**WORK TASK:** Check each line of the data below for the word "yellow". How many lines have it? Answer with the number alone.

**RECORDED INFORMATION:**
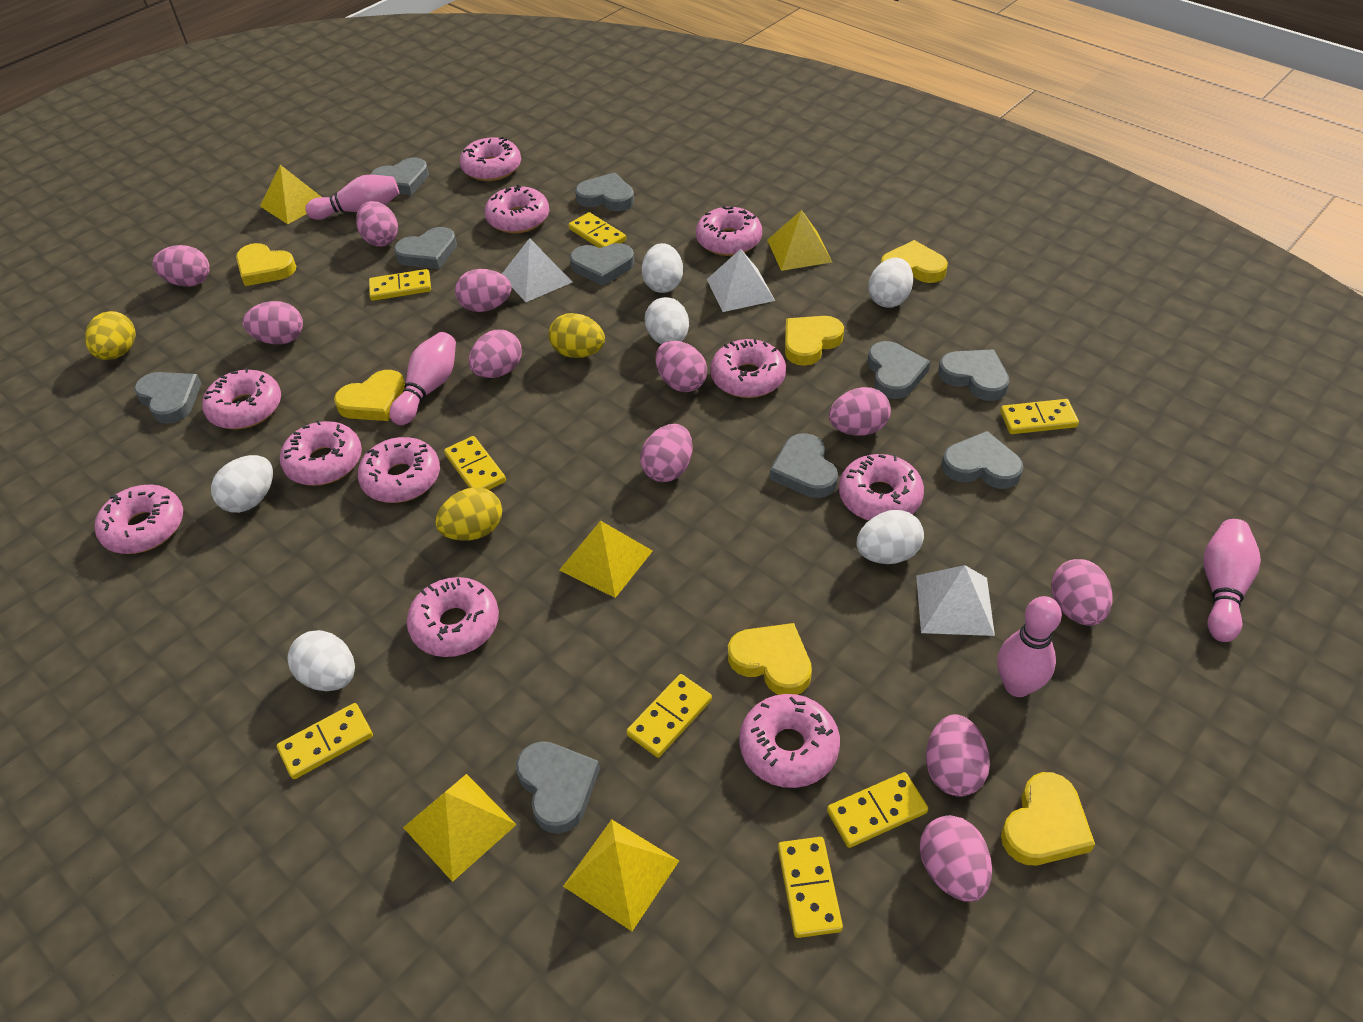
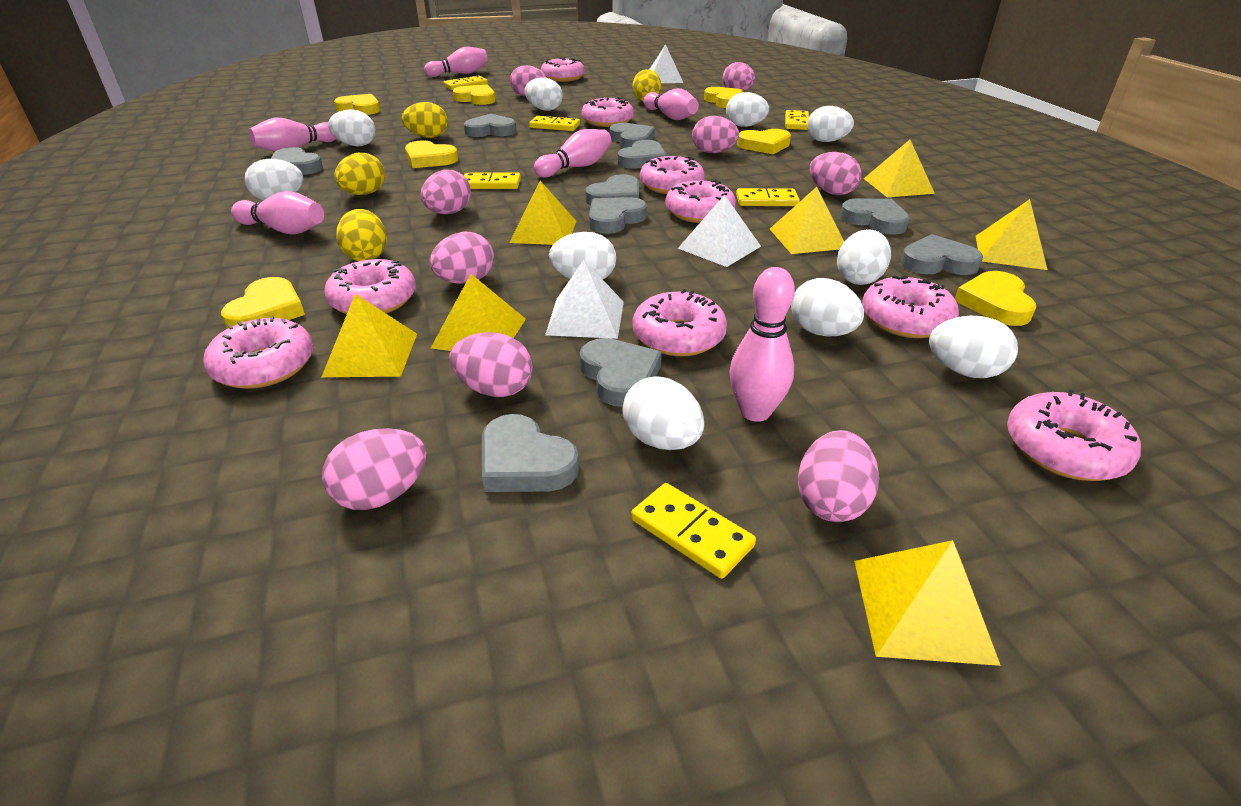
pink bowling pin: 4 -> 6
pink donut: 11 -> 9
pink egg: 11 -> 9
white egg: 6 -> 10
yellow domino: 8 -> 6
yellow egg: 3 -> 4
yellow heart: 6 -> 7
yellow pyramid: 5 -> 7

**RESULT BELOW:** 4